§ BRIEF
The word to look for is "down". Report every line of the entries below that has it.

START DATA TO USE

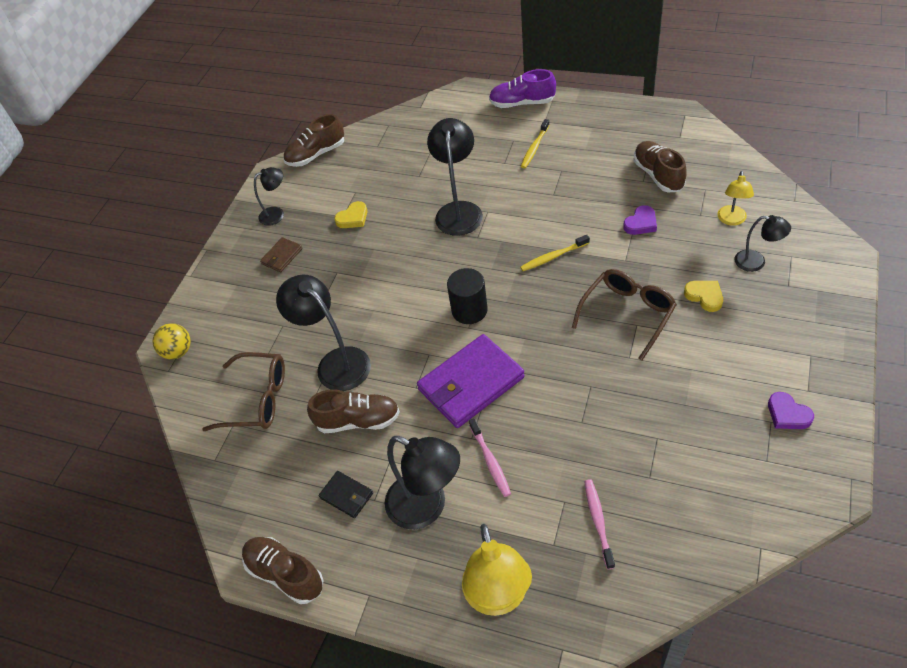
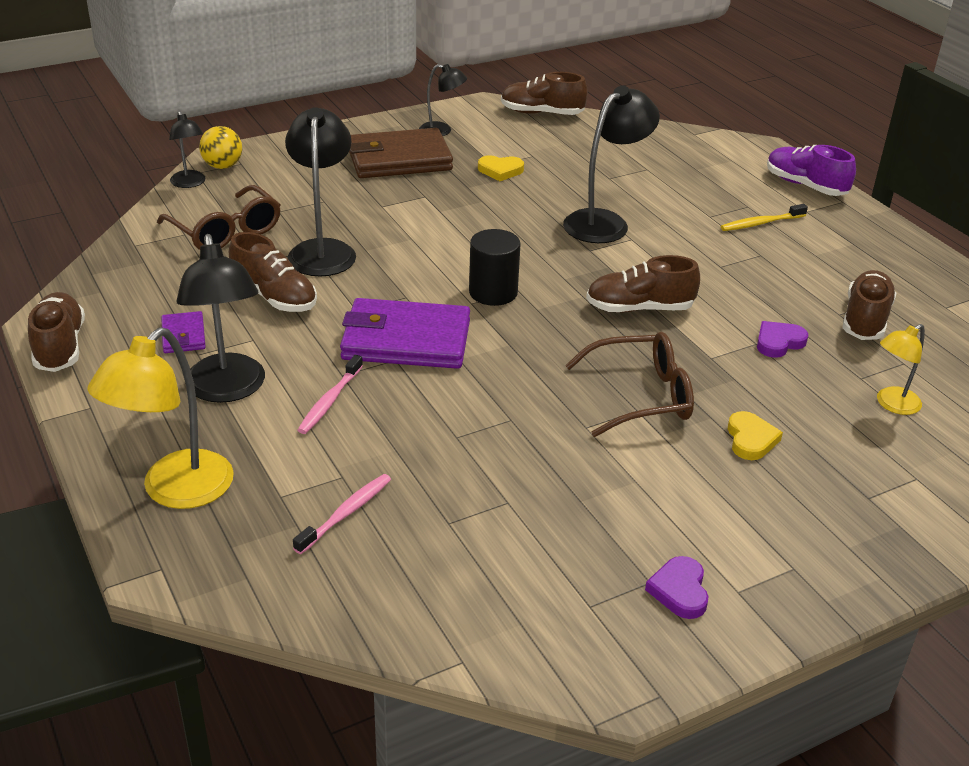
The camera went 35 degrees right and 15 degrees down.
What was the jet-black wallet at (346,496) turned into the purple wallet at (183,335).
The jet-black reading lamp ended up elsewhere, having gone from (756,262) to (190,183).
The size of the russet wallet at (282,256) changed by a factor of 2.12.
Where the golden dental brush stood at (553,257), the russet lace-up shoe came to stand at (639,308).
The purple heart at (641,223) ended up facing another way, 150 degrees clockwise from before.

END DATA TO USE
START DATA TO USE

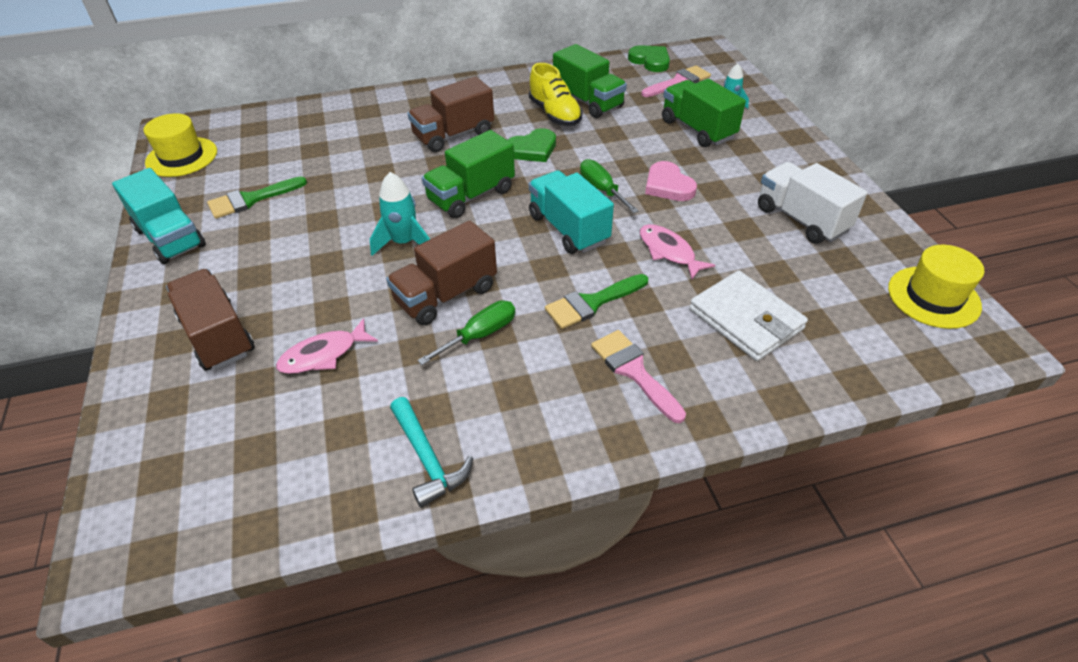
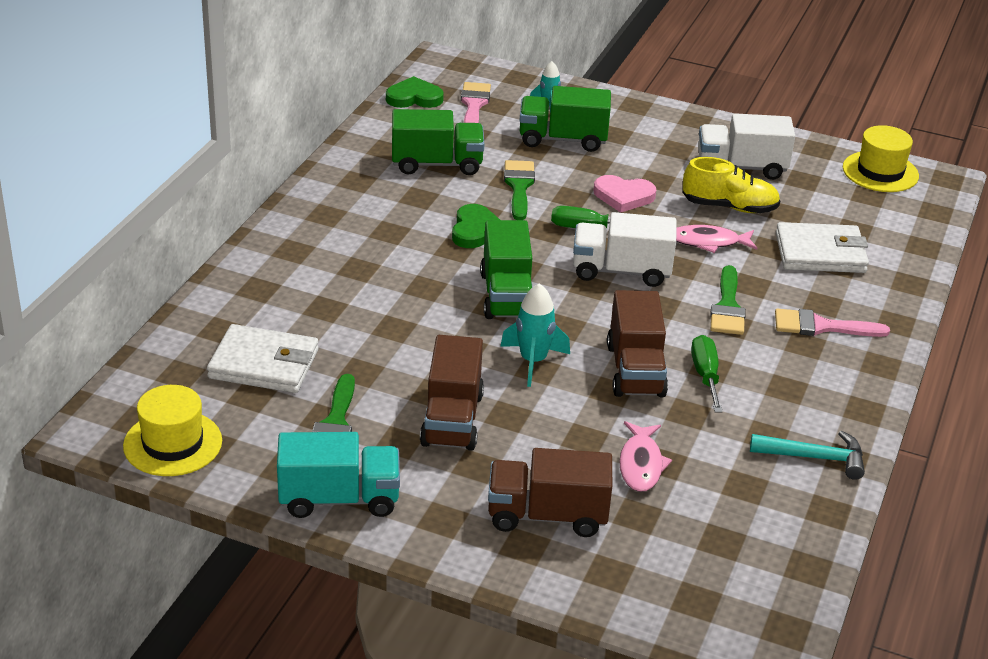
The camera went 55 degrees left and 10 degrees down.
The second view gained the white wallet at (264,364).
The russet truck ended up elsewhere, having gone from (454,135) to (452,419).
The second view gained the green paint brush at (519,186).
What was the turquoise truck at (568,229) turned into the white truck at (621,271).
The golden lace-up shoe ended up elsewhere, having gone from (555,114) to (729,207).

END DATA TO USE

§ EXPECTED OUTPUT
The camera went 35 degrees right and 15 degrees down.
The camera went 55 degrees left and 10 degrees down.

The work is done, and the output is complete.